Dataset records

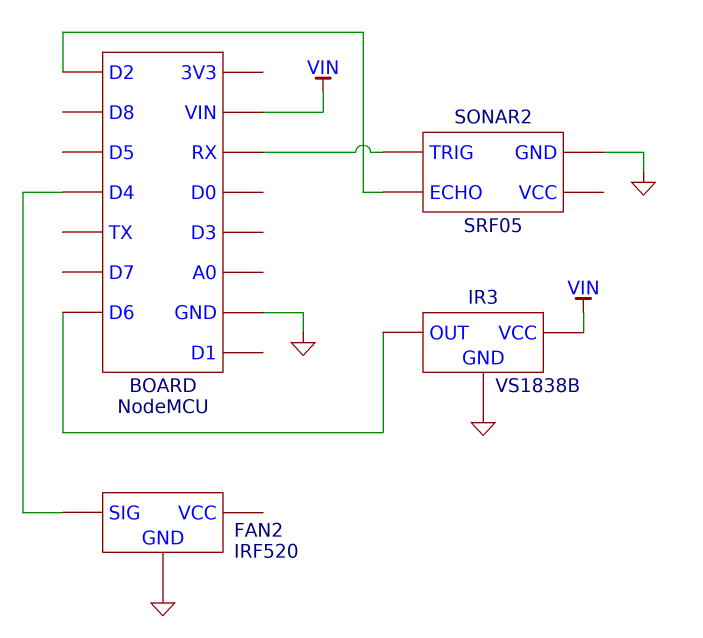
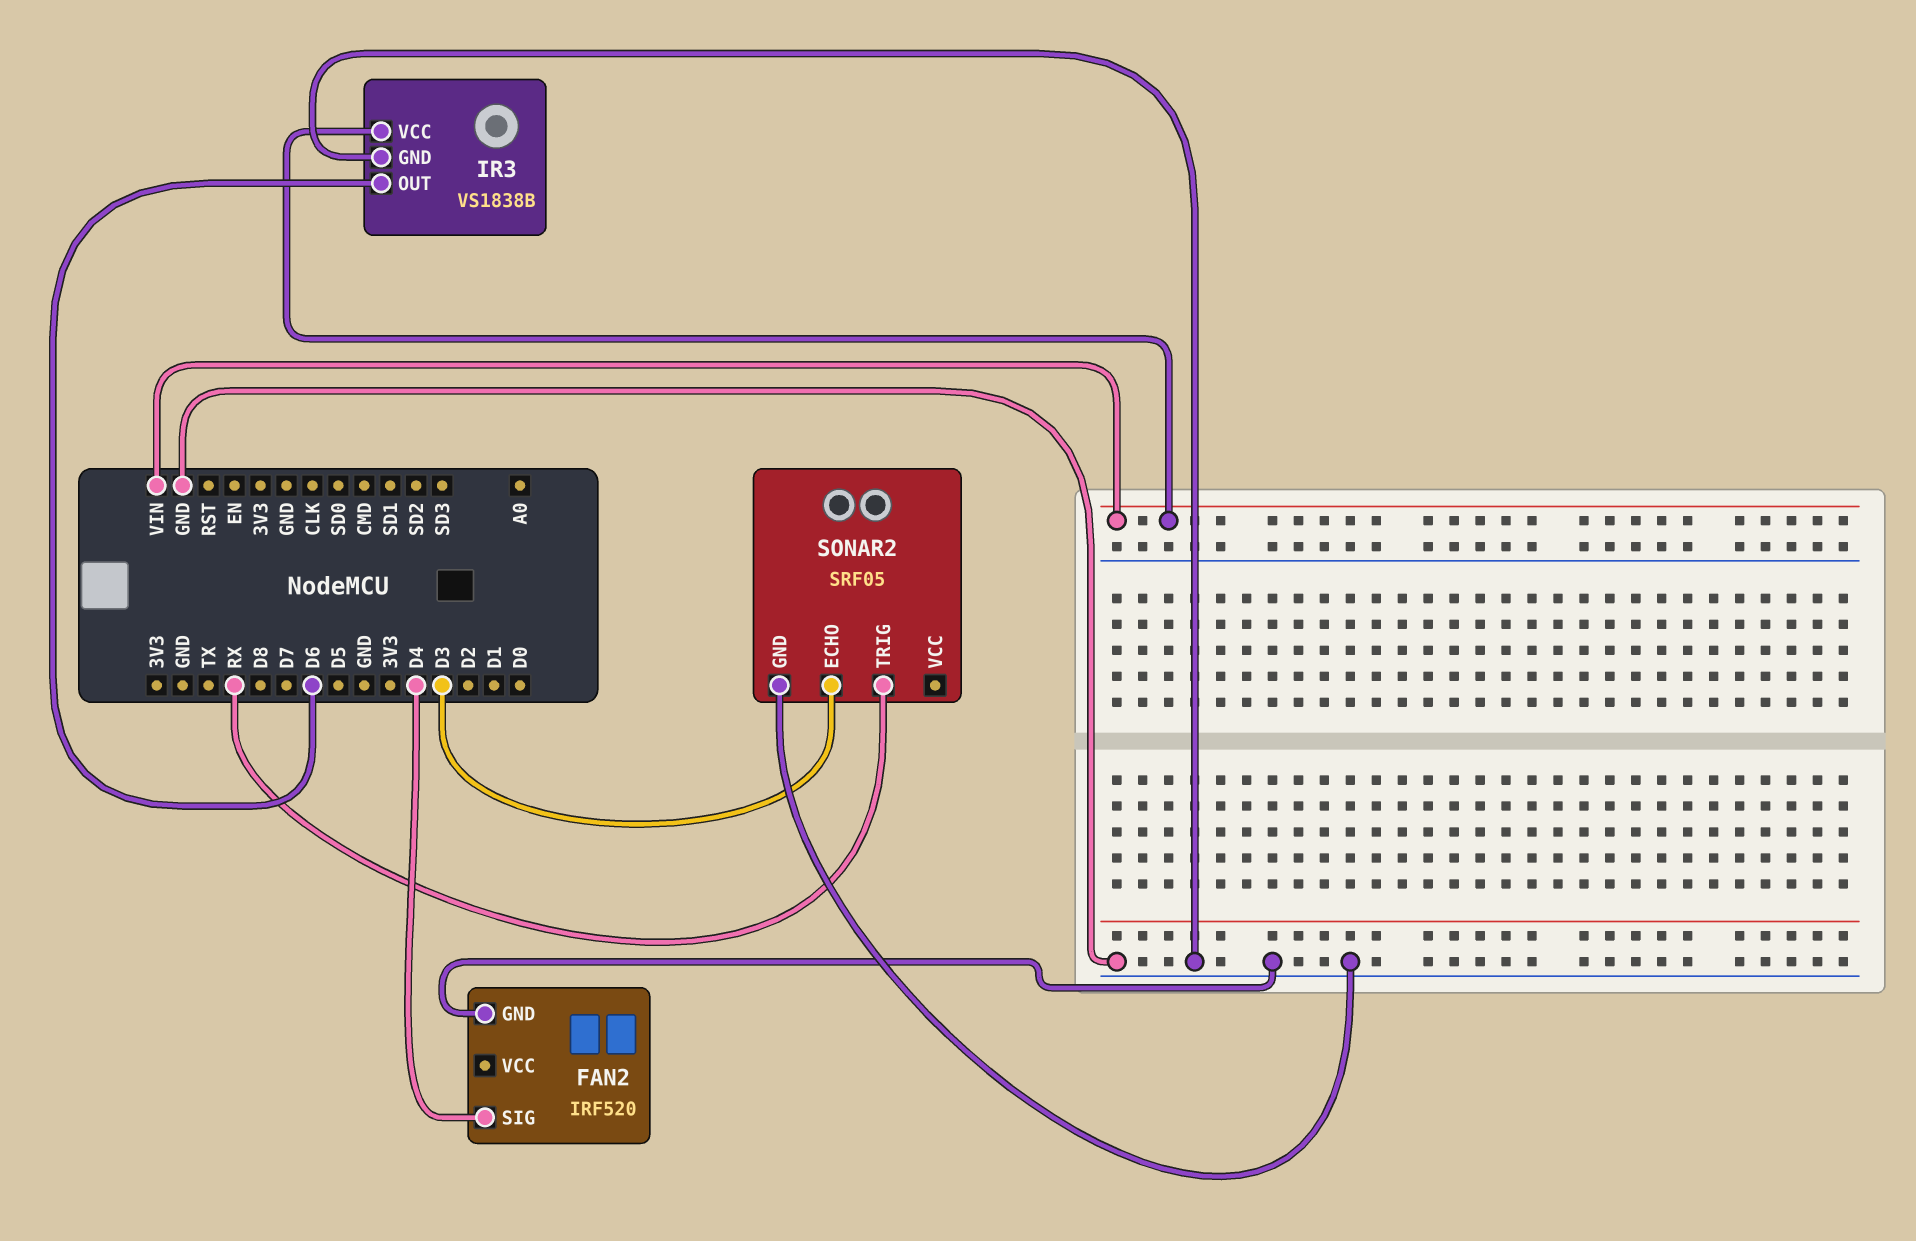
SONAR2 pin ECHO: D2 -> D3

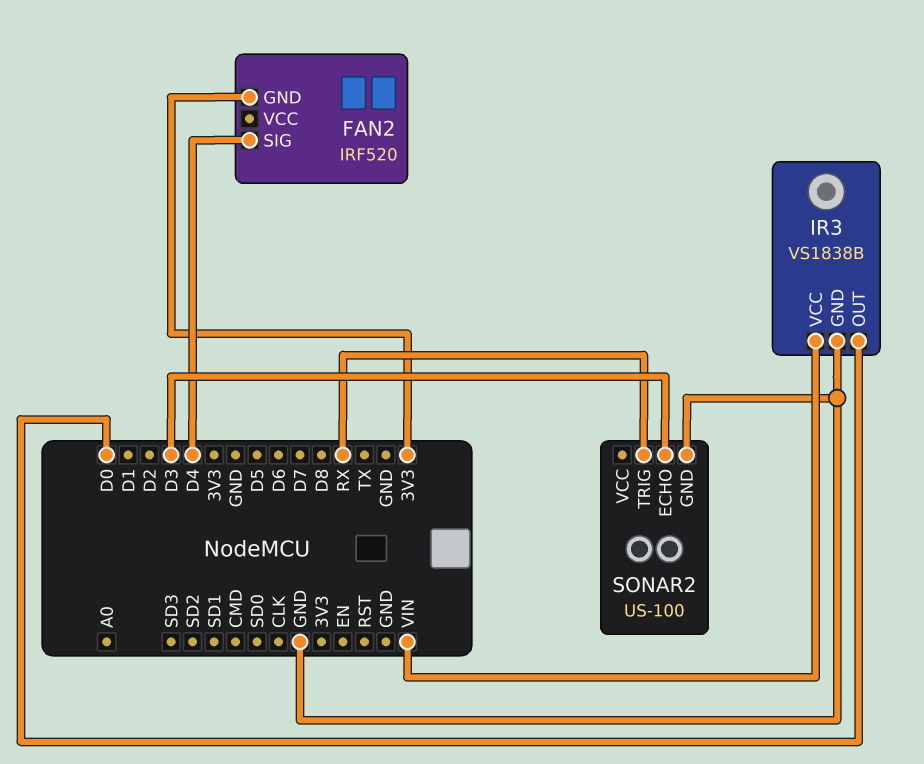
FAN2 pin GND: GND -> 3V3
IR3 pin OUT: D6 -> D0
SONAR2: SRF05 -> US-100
==
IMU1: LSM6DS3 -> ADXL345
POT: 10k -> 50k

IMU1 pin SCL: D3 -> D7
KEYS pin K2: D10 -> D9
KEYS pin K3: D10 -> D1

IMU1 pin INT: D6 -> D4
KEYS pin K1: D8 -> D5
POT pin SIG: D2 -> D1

Exercise directions
Go through the entries above and pull out each line with "KEYS" in it.

Exercise solution
KEYS pin K2: D10 -> D9
KEYS pin K3: D10 -> D1
KEYS pin K1: D8 -> D5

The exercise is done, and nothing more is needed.